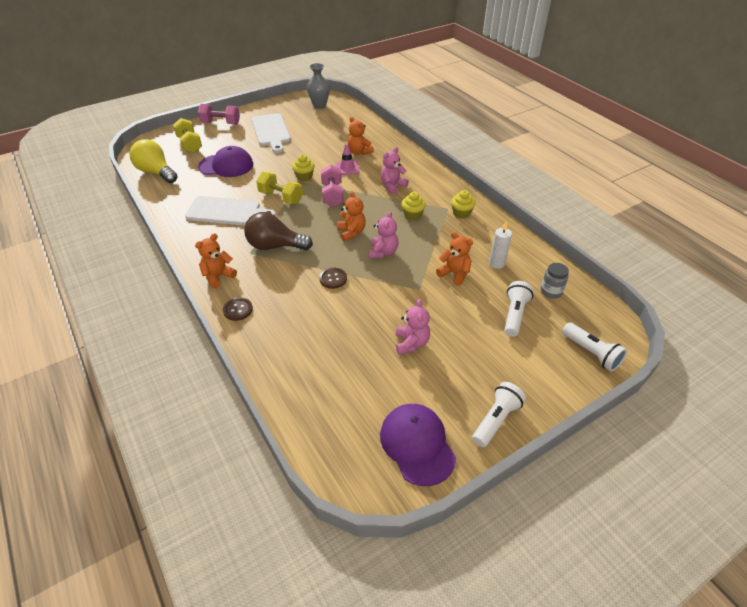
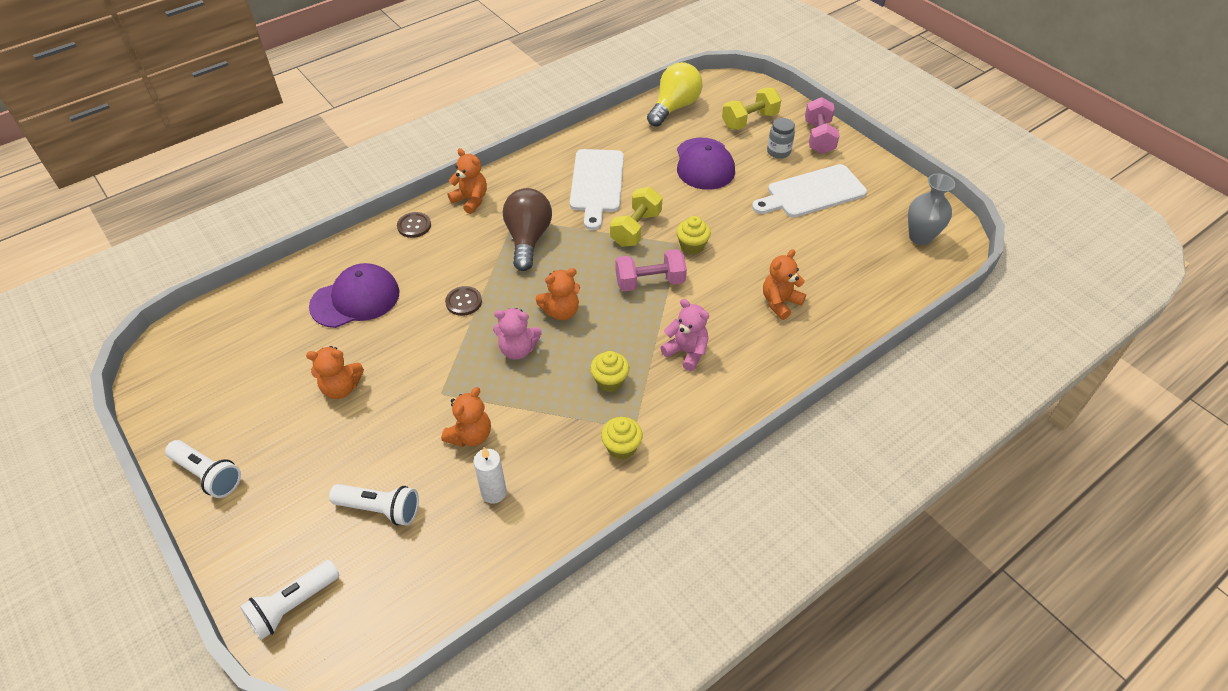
camera: 85 degrees right, 5 degrees up
(347, 168) = (727, 292): pink traffic cone -> none
(411, 343) = (341, 388): pink teddy bear -> orange teddy bear
(417, 444) = (195, 397): purple cap -> purple cap (355, 299)
(551, 291) = (426, 565): grey jar -> grey jar (778, 152)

WHAT YOU ARE ASKED TO DO » Copy out the material above exactly; the images stay out.

ANSWER AREA »
camera: 85 degrees right, 5 degrees up
(347, 168) = (727, 292): pink traffic cone -> none
(411, 343) = (341, 388): pink teddy bear -> orange teddy bear
(417, 444) = (195, 397): purple cap -> purple cap (355, 299)
(551, 291) = (426, 565): grey jar -> grey jar (778, 152)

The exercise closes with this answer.